Requirement => Can the data below be echoed back word for word?

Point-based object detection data
:::
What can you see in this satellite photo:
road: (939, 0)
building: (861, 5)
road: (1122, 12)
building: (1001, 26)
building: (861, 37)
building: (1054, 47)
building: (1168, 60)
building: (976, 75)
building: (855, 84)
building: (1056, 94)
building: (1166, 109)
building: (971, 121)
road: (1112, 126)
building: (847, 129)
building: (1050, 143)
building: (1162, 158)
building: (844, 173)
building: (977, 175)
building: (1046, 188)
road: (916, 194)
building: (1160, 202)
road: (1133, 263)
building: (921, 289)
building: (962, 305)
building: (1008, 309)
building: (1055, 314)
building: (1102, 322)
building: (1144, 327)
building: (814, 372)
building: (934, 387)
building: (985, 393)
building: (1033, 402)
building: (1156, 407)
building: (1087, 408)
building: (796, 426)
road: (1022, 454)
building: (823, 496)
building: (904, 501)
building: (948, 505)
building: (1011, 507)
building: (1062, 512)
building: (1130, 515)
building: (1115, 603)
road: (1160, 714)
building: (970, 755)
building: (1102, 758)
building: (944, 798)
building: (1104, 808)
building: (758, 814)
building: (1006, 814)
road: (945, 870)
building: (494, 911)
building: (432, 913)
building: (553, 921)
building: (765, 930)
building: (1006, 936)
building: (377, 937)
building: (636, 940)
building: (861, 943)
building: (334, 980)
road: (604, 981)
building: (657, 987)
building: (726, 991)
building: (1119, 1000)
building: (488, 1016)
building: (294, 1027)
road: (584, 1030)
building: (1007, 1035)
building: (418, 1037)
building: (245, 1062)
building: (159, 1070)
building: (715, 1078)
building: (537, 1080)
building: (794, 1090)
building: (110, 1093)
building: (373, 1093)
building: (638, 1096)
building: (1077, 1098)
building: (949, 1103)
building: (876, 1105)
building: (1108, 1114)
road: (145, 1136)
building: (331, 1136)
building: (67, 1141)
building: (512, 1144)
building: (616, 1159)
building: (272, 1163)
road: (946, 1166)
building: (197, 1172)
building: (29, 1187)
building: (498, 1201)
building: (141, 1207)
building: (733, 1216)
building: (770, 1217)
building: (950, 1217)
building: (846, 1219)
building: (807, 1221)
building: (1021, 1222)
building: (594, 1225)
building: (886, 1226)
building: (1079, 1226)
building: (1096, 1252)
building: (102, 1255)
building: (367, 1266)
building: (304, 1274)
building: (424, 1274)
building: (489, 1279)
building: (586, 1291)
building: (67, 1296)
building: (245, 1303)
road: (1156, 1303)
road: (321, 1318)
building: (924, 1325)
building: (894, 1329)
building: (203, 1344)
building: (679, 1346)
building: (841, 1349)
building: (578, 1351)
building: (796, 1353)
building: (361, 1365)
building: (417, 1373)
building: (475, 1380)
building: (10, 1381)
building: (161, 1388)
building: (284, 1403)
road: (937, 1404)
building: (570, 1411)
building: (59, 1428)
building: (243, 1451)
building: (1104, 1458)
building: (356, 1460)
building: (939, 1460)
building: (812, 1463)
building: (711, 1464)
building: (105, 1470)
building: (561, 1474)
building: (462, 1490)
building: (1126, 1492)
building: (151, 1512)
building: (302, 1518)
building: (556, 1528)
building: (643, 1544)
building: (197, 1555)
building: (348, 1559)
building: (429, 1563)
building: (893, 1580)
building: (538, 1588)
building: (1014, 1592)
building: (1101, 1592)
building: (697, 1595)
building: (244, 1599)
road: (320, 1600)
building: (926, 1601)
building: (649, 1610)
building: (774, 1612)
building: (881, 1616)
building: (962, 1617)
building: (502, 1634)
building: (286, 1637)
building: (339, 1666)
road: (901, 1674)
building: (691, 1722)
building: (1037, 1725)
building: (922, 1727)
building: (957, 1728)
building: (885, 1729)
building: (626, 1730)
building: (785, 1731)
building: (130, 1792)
:::
Task result =>
What can you see in this satellite photo:
road: (939, 0)
building: (861, 5)
road: (1122, 12)
building: (1001, 26)
building: (861, 37)
building: (1054, 47)
building: (1168, 60)
building: (976, 75)
building: (855, 84)
building: (1056, 94)
building: (1166, 109)
building: (971, 121)
road: (1112, 126)
building: (847, 129)
building: (1050, 143)
building: (1162, 158)
building: (844, 173)
building: (977, 175)
building: (1046, 188)
road: (916, 194)
building: (1160, 202)
road: (1133, 263)
building: (921, 289)
building: (962, 305)
building: (1008, 309)
building: (1055, 314)
building: (1102, 322)
building: (1144, 327)
building: (814, 372)
building: (934, 387)
building: (985, 393)
building: (1033, 402)
building: (1156, 407)
building: (1087, 408)
building: (796, 426)
road: (1022, 454)
building: (823, 496)
building: (904, 501)
building: (948, 505)
building: (1011, 507)
building: (1062, 512)
building: (1130, 515)
building: (1115, 603)
road: (1160, 714)
building: (970, 755)
building: (1102, 758)
building: (944, 798)
building: (1104, 808)
building: (758, 814)
building: (1006, 814)
road: (945, 870)
building: (494, 911)
building: (432, 913)
building: (553, 921)
building: (765, 930)
building: (1006, 936)
building: (377, 937)
building: (636, 940)
building: (861, 943)
building: (334, 980)
road: (604, 981)
building: (657, 987)
building: (726, 991)
building: (1119, 1000)
building: (488, 1016)
building: (294, 1027)
road: (584, 1030)
building: (1007, 1035)
building: (418, 1037)
building: (245, 1062)
building: (159, 1070)
building: (715, 1078)
building: (537, 1080)
building: (794, 1090)
building: (110, 1093)
building: (373, 1093)
building: (638, 1096)
building: (1077, 1098)
building: (949, 1103)
building: (876, 1105)
building: (1108, 1114)
road: (145, 1136)
building: (331, 1136)
building: (67, 1141)
building: (512, 1144)
building: (616, 1159)
building: (272, 1163)
road: (946, 1166)
building: (197, 1172)
building: (29, 1187)
building: (498, 1201)
building: (141, 1207)
building: (733, 1216)
building: (770, 1217)
building: (950, 1217)
building: (846, 1219)
building: (807, 1221)
building: (1021, 1222)
building: (594, 1225)
building: (886, 1226)
building: (1079, 1226)
building: (1096, 1252)
building: (102, 1255)
building: (367, 1266)
building: (304, 1274)
building: (424, 1274)
building: (489, 1279)
building: (586, 1291)
building: (67, 1296)
building: (245, 1303)
road: (1156, 1303)
road: (321, 1318)
building: (924, 1325)
building: (894, 1329)
building: (203, 1344)
building: (679, 1346)
building: (841, 1349)
building: (578, 1351)
building: (796, 1353)
building: (361, 1365)
building: (417, 1373)
building: (475, 1380)
building: (10, 1381)
building: (161, 1388)
building: (284, 1403)
road: (937, 1404)
building: (570, 1411)
building: (59, 1428)
building: (243, 1451)
building: (1104, 1458)
building: (356, 1460)
building: (939, 1460)
building: (812, 1463)
building: (711, 1464)
building: (105, 1470)
building: (561, 1474)
building: (462, 1490)
building: (1126, 1492)
building: (151, 1512)
building: (302, 1518)
building: (556, 1528)
building: (643, 1544)
building: (197, 1555)
building: (348, 1559)
building: (429, 1563)
building: (893, 1580)
building: (538, 1588)
building: (1014, 1592)
building: (1101, 1592)
building: (697, 1595)
building: (244, 1599)
road: (320, 1600)
building: (926, 1601)
building: (649, 1610)
building: (774, 1612)
building: (881, 1616)
building: (962, 1617)
building: (502, 1634)
building: (286, 1637)
building: (339, 1666)
road: (901, 1674)
building: (691, 1722)
building: (1037, 1725)
building: (922, 1727)
building: (957, 1728)
building: (885, 1729)
building: (626, 1730)
building: (785, 1731)
building: (130, 1792)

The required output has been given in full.